WHAT THE EXERCISE ASKS: Some of the lines below need repeating. Reproduce exactly those between the lines holding "D2: LED (A NET52, K" and "R4: 680 (NET47, NET52) -> 270 (NET47, NET52)", inclusive.

INFORMATION GIVEN:
[Start of section]
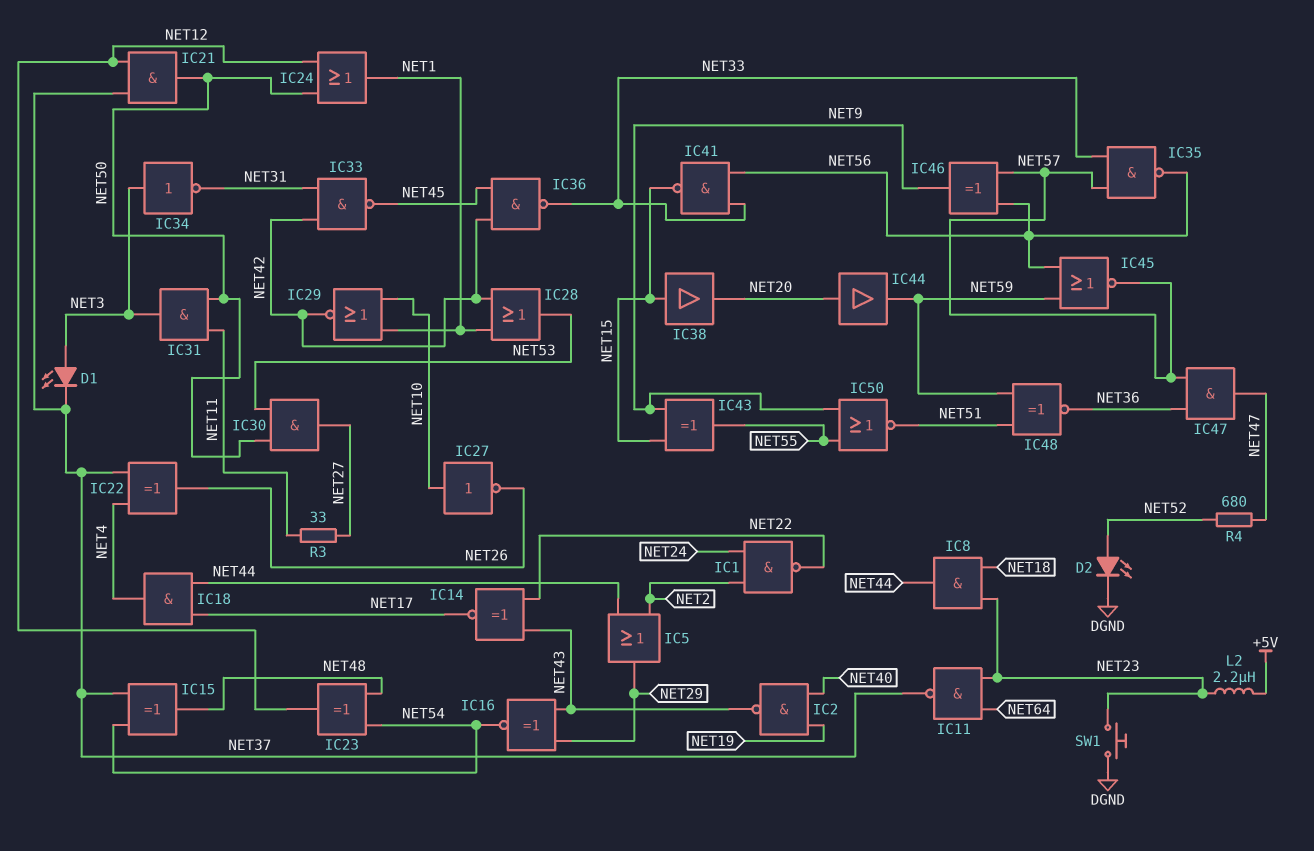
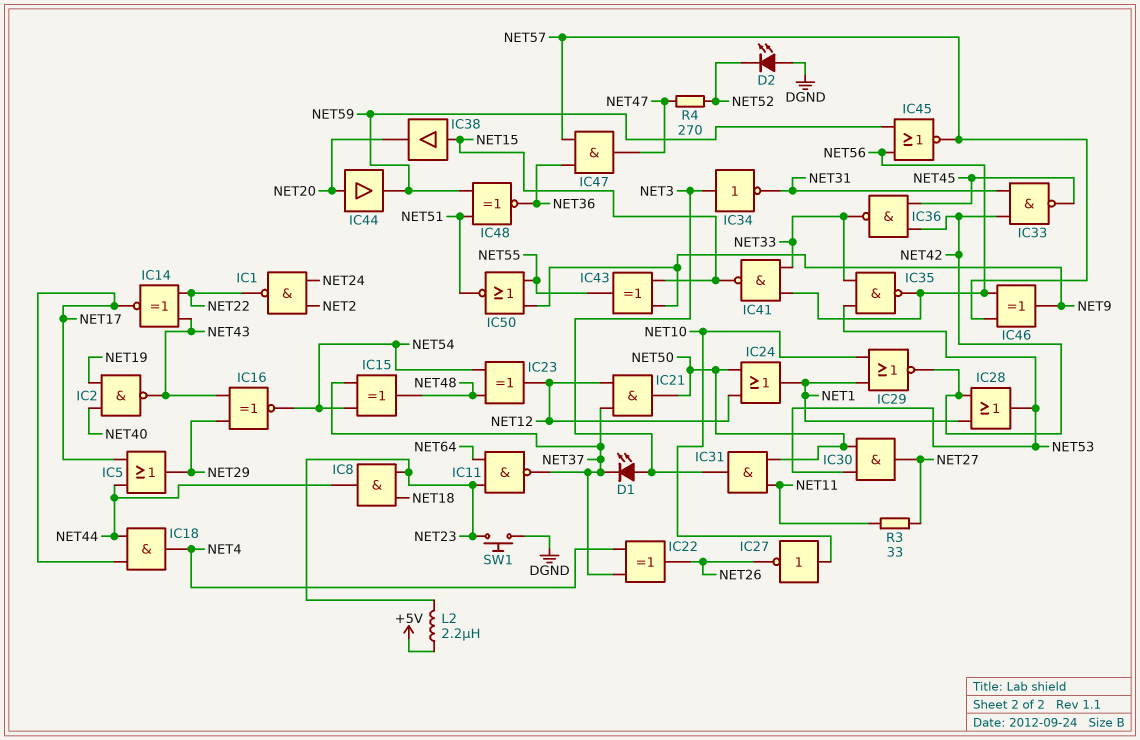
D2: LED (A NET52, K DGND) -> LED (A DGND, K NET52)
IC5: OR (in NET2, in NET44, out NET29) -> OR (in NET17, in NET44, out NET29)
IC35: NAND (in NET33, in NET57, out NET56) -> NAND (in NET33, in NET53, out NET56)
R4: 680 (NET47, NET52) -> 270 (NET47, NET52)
[End of section]
[Start of section]
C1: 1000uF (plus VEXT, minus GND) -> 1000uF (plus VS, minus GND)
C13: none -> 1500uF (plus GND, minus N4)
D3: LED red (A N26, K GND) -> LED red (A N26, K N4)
[End of section]
SOLVED PROBLEM:
D2: LED (A NET52, K DGND) -> LED (A DGND, K NET52)
IC5: OR (in NET2, in NET44, out NET29) -> OR (in NET17, in NET44, out NET29)
IC35: NAND (in NET33, in NET57, out NET56) -> NAND (in NET33, in NET53, out NET56)
R4: 680 (NET47, NET52) -> 270 (NET47, NET52)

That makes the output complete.